▸ **EXERCISE REQUIREMENTS**
Exactly as they stand, copy the lines from the one containing "311, 108, 387)" to the final line of the data; leave out the pictures.

· · ·

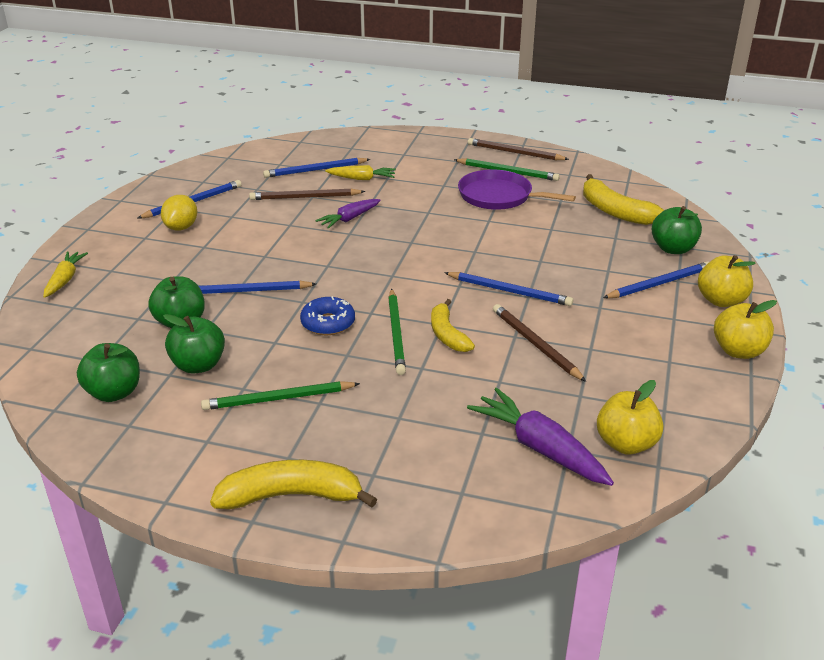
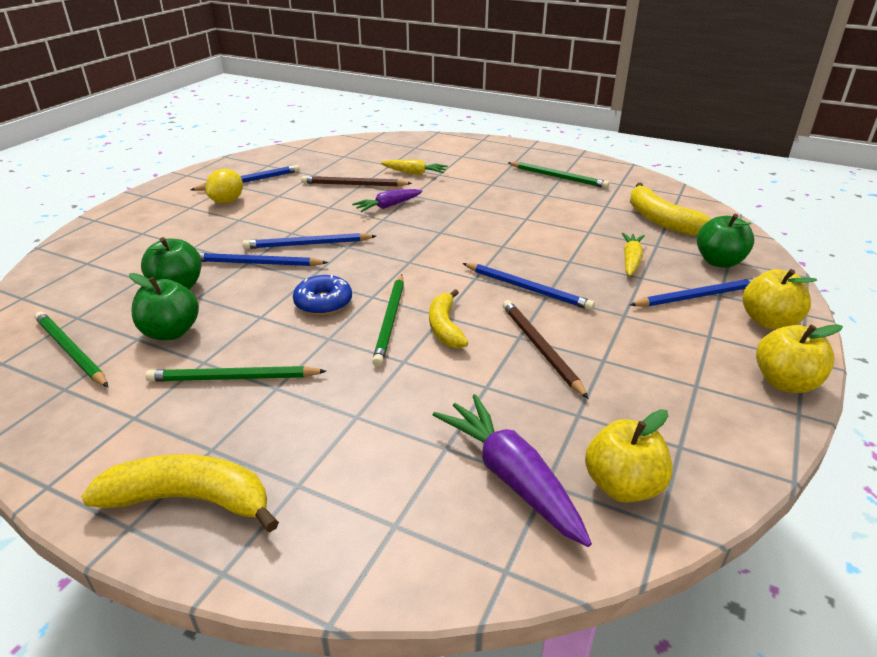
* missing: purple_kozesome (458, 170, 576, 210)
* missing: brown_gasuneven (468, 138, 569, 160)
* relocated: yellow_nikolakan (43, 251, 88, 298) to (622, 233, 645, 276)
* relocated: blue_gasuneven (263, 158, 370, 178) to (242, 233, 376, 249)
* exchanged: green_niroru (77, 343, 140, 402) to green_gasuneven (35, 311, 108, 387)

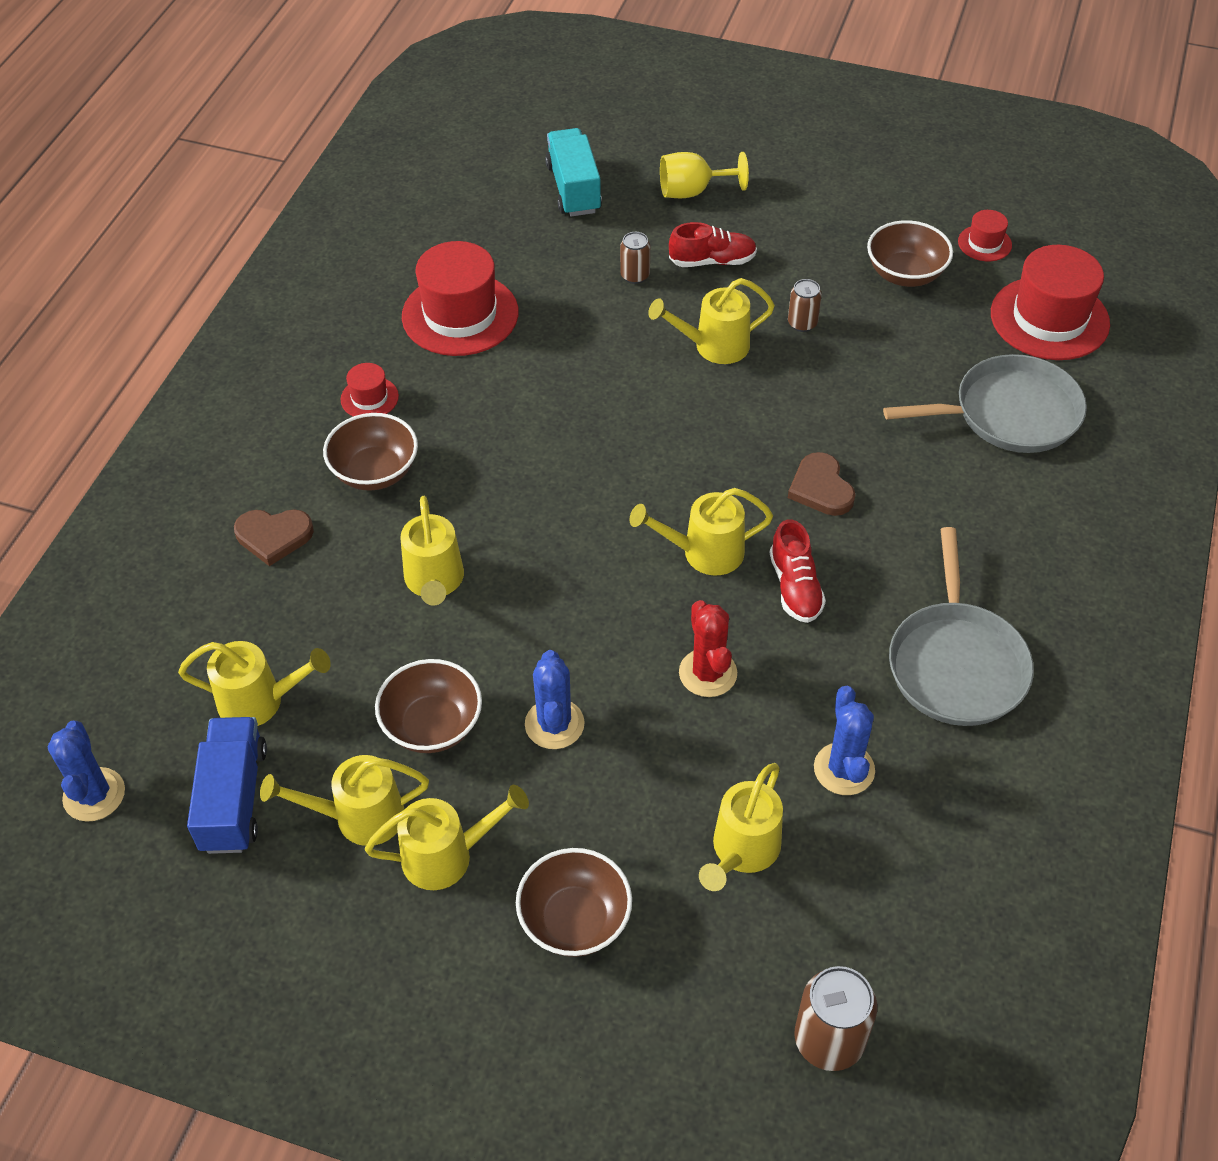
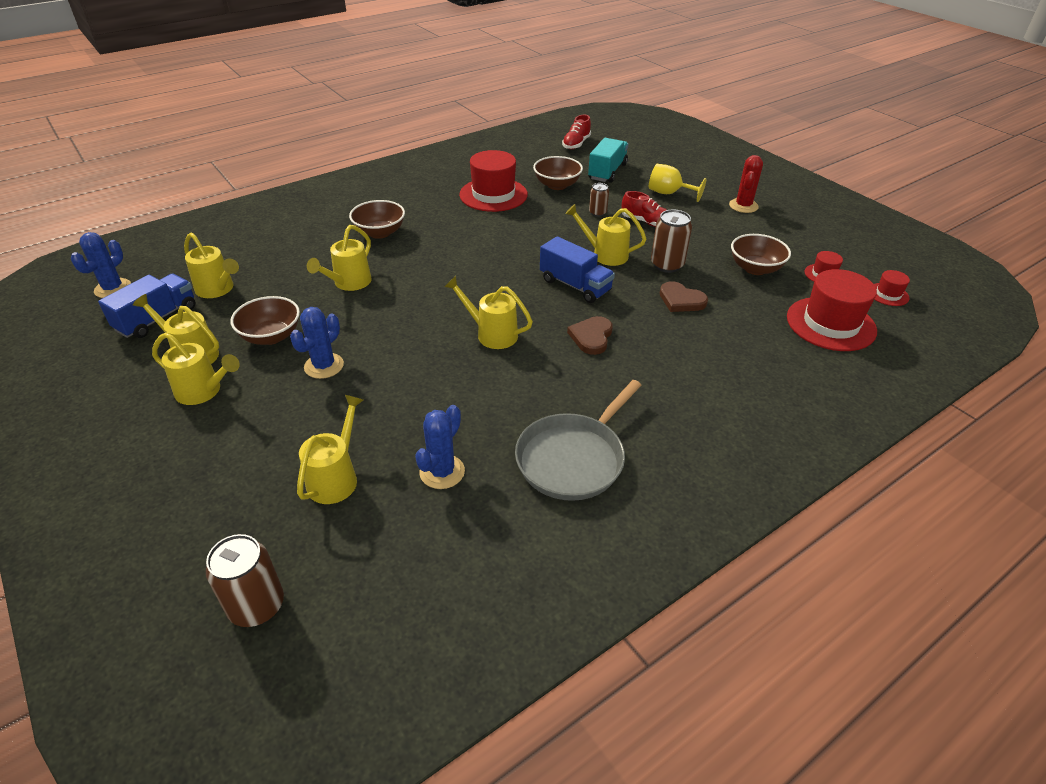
* missing: grey_kozesome (883, 354, 1087, 453)
* appeared: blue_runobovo (540, 236, 615, 303)
* relocated: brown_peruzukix (234, 509, 314, 566) to (660, 281, 708, 312)
* relocated: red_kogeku (340, 363, 399, 416) to (874, 270, 910, 306)
* relocated: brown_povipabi (516, 848, 632, 957) to (533, 156, 583, 190)
* relocated: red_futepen (679, 600, 737, 697) to (729, 155, 763, 213)
* relocated: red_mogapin (770, 519, 826, 623) to (562, 115, 591, 149)
* spun: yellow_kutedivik (699, 763, 783, 891) = (297, 395, 363, 504) 135 degrees clockwise
* size: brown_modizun (788, 279, 822, 332) = (651, 209, 692, 273) x1.70

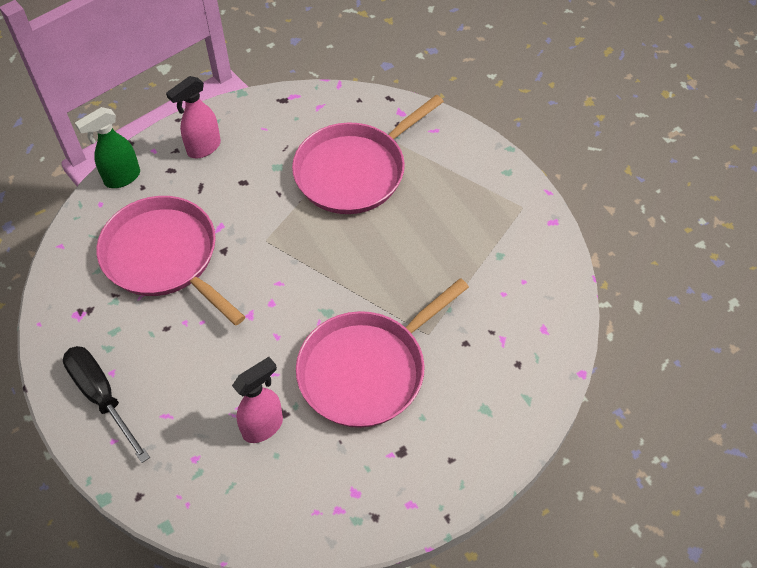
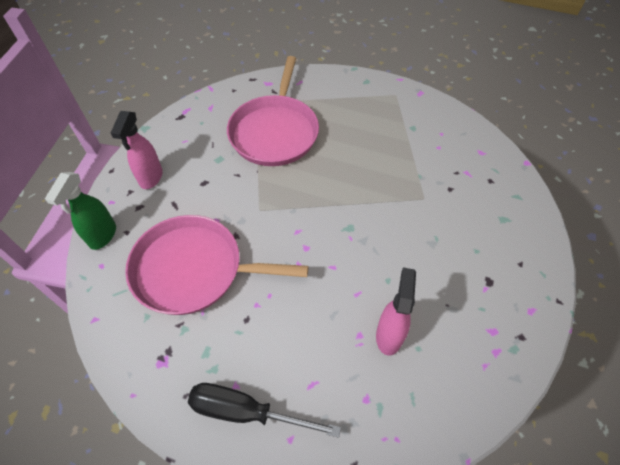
* missing: pink_kozesome (296, 278, 469, 428)

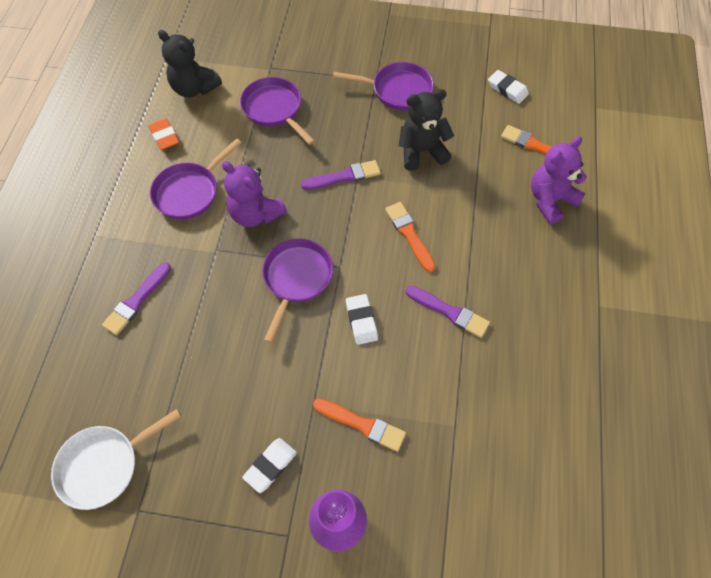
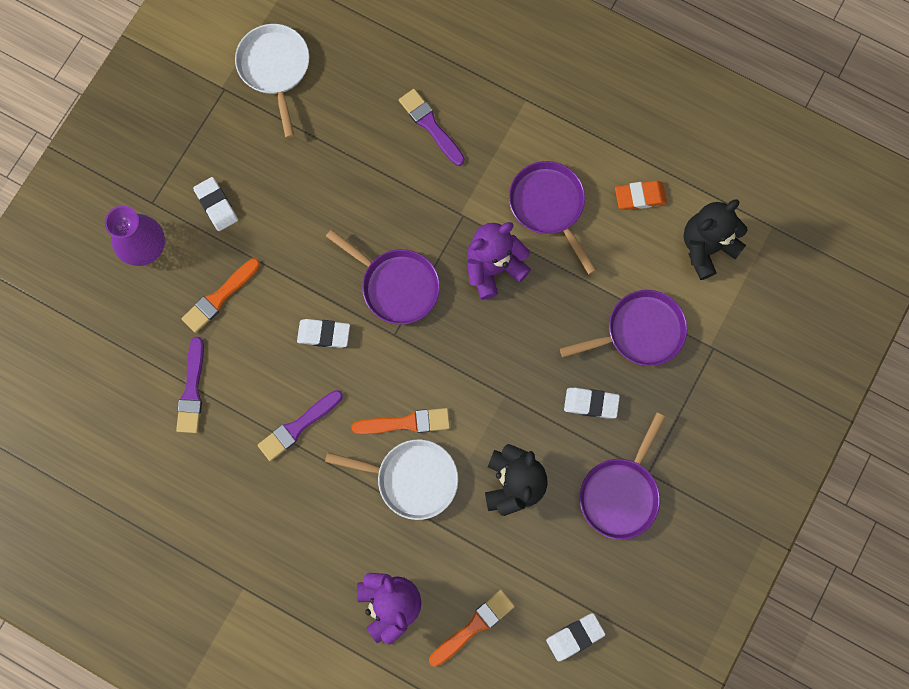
* appeared: white_kozesome (325, 439, 458, 520)
* appeared: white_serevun (564, 388, 620, 419)
* relocated: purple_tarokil (301, 160, 381, 190) to (176, 337, 204, 433)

· · ·

▸ **ANSWER SPACE**
* exchanged: green_niroru (77, 343, 140, 402) to green_gasuneven (35, 311, 108, 387)

* missing: grey_kozesome (883, 354, 1087, 453)
* appeared: blue_runobovo (540, 236, 615, 303)
* relocated: brown_peruzukix (234, 509, 314, 566) to (660, 281, 708, 312)
* relocated: red_kogeku (340, 363, 399, 416) to (874, 270, 910, 306)
* relocated: brown_povipabi (516, 848, 632, 957) to (533, 156, 583, 190)
* relocated: red_futepen (679, 600, 737, 697) to (729, 155, 763, 213)
* relocated: red_mogapin (770, 519, 826, 623) to (562, 115, 591, 149)
* spun: yellow_kutedivik (699, 763, 783, 891) = (297, 395, 363, 504) 135 degrees clockwise
* size: brown_modizun (788, 279, 822, 332) = (651, 209, 692, 273) x1.70

* missing: pink_kozesome (296, 278, 469, 428)

* appeared: white_kozesome (325, 439, 458, 520)
* appeared: white_serevun (564, 388, 620, 419)
* relocated: purple_tarokil (301, 160, 381, 190) to (176, 337, 204, 433)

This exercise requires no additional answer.